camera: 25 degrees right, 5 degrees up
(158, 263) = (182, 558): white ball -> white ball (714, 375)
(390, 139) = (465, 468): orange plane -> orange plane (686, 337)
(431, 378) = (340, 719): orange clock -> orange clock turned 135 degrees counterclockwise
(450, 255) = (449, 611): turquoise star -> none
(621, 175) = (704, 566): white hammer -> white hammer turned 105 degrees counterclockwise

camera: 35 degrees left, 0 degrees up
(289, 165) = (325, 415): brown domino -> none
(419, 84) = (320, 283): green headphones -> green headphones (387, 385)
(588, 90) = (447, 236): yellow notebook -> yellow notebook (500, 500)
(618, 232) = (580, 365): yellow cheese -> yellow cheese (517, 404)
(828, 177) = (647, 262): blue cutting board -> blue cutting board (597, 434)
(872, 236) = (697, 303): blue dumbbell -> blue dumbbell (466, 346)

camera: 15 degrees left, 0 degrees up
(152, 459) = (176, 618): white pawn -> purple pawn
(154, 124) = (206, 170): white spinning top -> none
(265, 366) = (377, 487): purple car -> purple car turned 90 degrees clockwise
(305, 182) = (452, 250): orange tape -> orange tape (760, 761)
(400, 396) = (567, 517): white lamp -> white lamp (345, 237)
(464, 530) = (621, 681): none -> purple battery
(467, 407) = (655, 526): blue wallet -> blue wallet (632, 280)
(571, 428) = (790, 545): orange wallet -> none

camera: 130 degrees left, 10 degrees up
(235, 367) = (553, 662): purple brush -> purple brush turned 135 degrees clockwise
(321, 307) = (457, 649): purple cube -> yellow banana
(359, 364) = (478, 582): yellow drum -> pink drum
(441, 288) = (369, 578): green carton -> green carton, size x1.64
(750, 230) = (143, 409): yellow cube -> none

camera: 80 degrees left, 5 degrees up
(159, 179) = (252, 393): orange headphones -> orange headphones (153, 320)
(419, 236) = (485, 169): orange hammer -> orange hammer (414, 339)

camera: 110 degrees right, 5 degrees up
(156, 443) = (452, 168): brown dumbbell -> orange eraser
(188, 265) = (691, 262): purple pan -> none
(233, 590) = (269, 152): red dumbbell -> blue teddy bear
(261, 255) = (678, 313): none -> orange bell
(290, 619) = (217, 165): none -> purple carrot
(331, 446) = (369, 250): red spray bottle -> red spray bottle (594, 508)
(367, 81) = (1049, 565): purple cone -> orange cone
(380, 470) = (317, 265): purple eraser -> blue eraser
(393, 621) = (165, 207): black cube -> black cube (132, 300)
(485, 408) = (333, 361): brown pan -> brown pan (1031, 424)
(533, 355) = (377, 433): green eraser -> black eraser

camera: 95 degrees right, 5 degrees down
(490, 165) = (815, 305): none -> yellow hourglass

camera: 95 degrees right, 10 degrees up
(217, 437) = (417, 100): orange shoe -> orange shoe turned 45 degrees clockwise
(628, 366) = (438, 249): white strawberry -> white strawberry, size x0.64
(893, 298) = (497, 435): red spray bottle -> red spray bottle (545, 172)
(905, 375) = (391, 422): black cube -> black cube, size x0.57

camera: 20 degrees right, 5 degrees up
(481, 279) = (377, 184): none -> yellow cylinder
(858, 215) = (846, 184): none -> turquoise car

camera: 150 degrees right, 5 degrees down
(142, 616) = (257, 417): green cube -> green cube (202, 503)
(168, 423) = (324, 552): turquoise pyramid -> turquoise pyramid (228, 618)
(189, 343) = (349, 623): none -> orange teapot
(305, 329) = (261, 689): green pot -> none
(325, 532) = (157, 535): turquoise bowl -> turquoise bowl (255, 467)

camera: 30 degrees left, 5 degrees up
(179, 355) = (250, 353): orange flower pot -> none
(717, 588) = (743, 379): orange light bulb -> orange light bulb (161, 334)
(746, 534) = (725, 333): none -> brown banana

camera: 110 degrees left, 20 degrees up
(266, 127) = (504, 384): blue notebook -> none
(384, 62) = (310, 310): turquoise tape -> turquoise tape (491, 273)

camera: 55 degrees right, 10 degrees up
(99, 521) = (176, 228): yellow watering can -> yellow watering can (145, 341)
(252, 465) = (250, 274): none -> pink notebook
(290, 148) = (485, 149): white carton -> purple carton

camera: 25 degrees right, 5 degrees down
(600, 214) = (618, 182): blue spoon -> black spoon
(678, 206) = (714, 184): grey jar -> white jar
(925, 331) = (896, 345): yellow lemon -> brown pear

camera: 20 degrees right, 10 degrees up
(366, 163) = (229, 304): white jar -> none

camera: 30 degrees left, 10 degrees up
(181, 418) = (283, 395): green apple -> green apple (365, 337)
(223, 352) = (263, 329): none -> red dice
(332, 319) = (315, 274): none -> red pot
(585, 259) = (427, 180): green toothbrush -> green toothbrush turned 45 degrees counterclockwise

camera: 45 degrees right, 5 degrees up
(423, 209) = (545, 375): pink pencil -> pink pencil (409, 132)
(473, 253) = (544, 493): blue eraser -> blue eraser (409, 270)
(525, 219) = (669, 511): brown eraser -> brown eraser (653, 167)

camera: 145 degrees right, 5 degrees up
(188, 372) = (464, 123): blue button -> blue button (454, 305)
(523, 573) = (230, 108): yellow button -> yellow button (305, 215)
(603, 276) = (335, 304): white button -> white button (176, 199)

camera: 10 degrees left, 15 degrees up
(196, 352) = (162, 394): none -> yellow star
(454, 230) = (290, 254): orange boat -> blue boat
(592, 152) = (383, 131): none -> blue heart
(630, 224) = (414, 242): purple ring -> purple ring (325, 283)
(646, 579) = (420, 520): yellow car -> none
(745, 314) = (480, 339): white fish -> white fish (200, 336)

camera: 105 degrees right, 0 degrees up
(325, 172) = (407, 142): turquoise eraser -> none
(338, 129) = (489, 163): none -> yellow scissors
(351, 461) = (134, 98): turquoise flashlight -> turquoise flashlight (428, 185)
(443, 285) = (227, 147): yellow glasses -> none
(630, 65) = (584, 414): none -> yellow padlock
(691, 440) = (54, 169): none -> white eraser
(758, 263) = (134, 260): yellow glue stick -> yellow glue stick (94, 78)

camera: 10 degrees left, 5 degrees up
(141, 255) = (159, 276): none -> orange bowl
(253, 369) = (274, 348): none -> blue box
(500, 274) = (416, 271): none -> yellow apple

▸ **Task**
An exact copy of the lines above, from the one containing "(588, 90) = (447, 236): yellow" down to the one containing "(265, 366) = (377, 487): purple" and including both, is the whole answer; retype it and nothing else.

▸ **Task result**
(588, 90) = (447, 236): yellow notebook -> yellow notebook (500, 500)
(618, 232) = (580, 365): yellow cheese -> yellow cheese (517, 404)
(828, 177) = (647, 262): blue cutting board -> blue cutting board (597, 434)
(872, 236) = (697, 303): blue dumbbell -> blue dumbbell (466, 346)

camera: 15 degrees left, 0 degrees up
(152, 459) = (176, 618): white pawn -> purple pawn
(154, 124) = (206, 170): white spinning top -> none
(265, 366) = (377, 487): purple car -> purple car turned 90 degrees clockwise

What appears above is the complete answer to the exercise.